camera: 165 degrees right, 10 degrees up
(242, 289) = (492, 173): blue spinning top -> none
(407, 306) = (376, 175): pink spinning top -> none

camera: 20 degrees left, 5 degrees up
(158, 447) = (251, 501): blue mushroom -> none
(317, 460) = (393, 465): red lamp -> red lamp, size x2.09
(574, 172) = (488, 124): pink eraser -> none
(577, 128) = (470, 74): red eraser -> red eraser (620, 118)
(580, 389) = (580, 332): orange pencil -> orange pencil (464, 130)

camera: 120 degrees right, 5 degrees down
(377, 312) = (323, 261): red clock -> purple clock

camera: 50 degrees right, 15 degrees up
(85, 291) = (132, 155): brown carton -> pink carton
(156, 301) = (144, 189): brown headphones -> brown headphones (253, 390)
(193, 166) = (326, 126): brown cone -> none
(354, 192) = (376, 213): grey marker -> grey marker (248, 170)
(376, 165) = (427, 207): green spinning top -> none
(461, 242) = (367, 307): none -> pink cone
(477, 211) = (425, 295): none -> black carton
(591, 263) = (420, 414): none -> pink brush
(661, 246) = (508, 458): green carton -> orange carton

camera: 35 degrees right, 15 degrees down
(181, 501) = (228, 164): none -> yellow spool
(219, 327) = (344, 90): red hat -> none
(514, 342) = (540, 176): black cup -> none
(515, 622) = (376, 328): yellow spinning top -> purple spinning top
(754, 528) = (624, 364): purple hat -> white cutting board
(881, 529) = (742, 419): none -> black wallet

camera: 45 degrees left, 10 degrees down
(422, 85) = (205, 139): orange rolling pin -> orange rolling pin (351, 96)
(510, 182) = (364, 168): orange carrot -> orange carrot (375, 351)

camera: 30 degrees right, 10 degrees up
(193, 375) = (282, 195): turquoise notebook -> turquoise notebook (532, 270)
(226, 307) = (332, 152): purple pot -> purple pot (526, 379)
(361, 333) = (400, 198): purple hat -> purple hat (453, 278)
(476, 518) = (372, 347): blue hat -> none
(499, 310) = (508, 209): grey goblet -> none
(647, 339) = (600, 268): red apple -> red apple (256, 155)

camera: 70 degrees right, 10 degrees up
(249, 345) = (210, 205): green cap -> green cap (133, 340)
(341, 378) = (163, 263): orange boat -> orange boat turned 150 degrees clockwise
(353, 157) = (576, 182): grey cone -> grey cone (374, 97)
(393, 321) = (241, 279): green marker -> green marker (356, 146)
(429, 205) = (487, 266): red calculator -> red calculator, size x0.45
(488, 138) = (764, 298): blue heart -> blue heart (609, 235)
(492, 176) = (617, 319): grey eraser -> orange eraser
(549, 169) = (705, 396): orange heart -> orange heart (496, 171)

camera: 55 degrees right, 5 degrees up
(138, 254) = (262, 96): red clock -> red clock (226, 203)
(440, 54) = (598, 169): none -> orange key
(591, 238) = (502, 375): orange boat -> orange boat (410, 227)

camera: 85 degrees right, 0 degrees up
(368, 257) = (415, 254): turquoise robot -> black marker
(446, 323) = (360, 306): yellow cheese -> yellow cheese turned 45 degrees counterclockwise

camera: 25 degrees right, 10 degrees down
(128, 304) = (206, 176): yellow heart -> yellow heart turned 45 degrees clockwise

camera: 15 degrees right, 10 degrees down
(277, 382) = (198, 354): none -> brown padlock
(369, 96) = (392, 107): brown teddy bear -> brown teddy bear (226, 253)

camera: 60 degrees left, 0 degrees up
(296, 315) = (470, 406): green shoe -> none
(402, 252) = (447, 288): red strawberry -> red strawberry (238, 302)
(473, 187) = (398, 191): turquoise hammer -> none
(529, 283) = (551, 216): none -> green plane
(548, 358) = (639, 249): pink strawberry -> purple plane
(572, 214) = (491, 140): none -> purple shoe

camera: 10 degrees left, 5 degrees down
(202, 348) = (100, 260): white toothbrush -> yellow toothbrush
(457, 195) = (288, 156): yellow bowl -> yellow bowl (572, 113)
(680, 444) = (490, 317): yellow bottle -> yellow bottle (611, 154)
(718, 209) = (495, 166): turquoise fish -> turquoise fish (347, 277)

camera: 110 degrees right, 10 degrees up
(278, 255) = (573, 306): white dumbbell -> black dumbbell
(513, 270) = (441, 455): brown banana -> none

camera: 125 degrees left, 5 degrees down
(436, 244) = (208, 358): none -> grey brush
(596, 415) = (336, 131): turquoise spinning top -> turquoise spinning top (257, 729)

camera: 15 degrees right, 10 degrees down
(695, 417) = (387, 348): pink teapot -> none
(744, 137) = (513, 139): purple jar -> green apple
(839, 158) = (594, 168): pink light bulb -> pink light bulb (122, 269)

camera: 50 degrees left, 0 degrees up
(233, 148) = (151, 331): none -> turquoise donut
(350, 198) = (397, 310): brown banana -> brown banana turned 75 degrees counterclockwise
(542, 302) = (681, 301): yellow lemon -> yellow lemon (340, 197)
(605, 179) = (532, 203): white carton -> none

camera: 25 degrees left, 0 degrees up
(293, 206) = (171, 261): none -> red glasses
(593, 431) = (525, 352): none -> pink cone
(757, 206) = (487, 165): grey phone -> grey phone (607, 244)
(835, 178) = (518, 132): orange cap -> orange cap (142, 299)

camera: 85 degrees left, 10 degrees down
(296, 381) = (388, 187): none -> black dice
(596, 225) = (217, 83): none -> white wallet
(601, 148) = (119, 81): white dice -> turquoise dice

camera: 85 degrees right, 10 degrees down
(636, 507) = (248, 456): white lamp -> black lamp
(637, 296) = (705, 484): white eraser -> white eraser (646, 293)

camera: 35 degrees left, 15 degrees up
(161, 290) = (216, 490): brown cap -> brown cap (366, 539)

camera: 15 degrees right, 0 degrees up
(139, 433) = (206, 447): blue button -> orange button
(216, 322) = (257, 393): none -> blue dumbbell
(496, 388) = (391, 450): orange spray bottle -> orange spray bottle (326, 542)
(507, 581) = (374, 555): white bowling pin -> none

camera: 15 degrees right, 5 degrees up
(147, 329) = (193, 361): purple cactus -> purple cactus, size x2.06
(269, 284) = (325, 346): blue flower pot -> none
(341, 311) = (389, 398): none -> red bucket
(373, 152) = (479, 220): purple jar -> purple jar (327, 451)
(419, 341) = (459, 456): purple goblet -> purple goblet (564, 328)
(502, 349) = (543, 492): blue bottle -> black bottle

* **About this task**
Your task for the entries above: copy exactly the span starting with the line with "(881, 529) = (742, 419): none -> black wallet" and going on through the line with "(393, 321) = (241, 279): green", both lines included, and nothing else.

* **Task answer**
(881, 529) = (742, 419): none -> black wallet

camera: 45 degrees left, 10 degrees down
(422, 85) = (205, 139): orange rolling pin -> orange rolling pin (351, 96)
(510, 182) = (364, 168): orange carrot -> orange carrot (375, 351)

camera: 30 degrees right, 10 degrees up
(193, 375) = (282, 195): turquoise notebook -> turquoise notebook (532, 270)
(226, 307) = (332, 152): purple pot -> purple pot (526, 379)
(361, 333) = (400, 198): purple hat -> purple hat (453, 278)
(476, 518) = (372, 347): blue hat -> none
(499, 310) = (508, 209): grey goblet -> none
(647, 339) = (600, 268): red apple -> red apple (256, 155)

camera: 70 degrees right, 10 degrees up
(249, 345) = (210, 205): green cap -> green cap (133, 340)
(341, 378) = (163, 263): orange boat -> orange boat turned 150 degrees clockwise
(353, 157) = (576, 182): grey cone -> grey cone (374, 97)
(393, 321) = (241, 279): green marker -> green marker (356, 146)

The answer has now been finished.